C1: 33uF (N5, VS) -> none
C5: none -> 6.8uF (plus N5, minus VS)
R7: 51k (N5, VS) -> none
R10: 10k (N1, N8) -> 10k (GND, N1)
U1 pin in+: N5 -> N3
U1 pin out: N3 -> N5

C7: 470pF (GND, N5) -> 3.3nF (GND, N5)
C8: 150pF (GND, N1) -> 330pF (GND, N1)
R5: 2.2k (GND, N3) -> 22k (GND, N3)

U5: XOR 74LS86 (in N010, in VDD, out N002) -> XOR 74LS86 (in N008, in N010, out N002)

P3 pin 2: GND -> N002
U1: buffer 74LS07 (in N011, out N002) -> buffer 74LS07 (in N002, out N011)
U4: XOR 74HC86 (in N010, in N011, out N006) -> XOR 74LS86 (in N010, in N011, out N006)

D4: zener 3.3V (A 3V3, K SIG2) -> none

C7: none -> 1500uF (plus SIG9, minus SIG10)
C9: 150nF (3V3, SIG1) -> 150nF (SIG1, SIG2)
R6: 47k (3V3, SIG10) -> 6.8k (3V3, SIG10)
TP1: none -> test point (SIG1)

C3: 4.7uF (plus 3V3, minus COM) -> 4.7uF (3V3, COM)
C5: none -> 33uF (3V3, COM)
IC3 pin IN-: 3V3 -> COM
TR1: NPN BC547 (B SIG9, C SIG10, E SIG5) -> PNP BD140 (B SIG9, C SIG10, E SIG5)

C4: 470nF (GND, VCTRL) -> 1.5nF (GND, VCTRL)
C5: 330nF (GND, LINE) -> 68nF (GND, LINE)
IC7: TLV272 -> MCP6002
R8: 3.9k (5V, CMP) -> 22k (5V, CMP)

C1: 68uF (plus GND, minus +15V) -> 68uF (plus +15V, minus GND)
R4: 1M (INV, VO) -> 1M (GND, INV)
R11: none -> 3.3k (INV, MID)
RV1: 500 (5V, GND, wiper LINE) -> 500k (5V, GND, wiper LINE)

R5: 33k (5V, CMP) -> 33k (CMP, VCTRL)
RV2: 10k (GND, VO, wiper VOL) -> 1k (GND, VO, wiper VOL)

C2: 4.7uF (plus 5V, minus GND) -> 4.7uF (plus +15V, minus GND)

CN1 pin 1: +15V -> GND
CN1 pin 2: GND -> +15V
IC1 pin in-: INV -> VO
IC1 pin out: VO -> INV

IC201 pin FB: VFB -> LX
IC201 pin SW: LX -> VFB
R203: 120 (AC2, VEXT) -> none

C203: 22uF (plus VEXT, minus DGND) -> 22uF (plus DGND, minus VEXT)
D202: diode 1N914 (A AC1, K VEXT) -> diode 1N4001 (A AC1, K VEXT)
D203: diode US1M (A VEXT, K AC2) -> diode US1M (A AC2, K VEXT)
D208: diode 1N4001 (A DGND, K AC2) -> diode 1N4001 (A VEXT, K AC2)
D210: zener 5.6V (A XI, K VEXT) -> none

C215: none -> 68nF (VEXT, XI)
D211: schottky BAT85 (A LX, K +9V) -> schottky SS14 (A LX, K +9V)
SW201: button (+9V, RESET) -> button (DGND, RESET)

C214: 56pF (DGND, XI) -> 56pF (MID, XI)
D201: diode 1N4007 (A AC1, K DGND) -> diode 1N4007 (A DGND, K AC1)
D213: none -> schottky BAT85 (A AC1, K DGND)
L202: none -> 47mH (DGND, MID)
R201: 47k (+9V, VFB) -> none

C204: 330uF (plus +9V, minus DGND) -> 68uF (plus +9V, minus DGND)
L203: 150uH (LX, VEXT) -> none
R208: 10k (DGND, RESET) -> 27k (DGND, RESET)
......
▸ **About this exercise**
Write out exactly the lines from the beginning of the material above through the line with "D4: zener 3.3V (A 3V3, K SIG2) -> none", including both and omitting all others.

▸ **Response area**
C1: 33uF (N5, VS) -> none
C5: none -> 6.8uF (plus N5, minus VS)
R7: 51k (N5, VS) -> none
R10: 10k (N1, N8) -> 10k (GND, N1)
U1 pin in+: N5 -> N3
U1 pin out: N3 -> N5

C7: 470pF (GND, N5) -> 3.3nF (GND, N5)
C8: 150pF (GND, N1) -> 330pF (GND, N1)
R5: 2.2k (GND, N3) -> 22k (GND, N3)

U5: XOR 74LS86 (in N010, in VDD, out N002) -> XOR 74LS86 (in N008, in N010, out N002)

P3 pin 2: GND -> N002
U1: buffer 74LS07 (in N011, out N002) -> buffer 74LS07 (in N002, out N011)
U4: XOR 74HC86 (in N010, in N011, out N006) -> XOR 74LS86 (in N010, in N011, out N006)

D4: zener 3.3V (A 3V3, K SIG2) -> none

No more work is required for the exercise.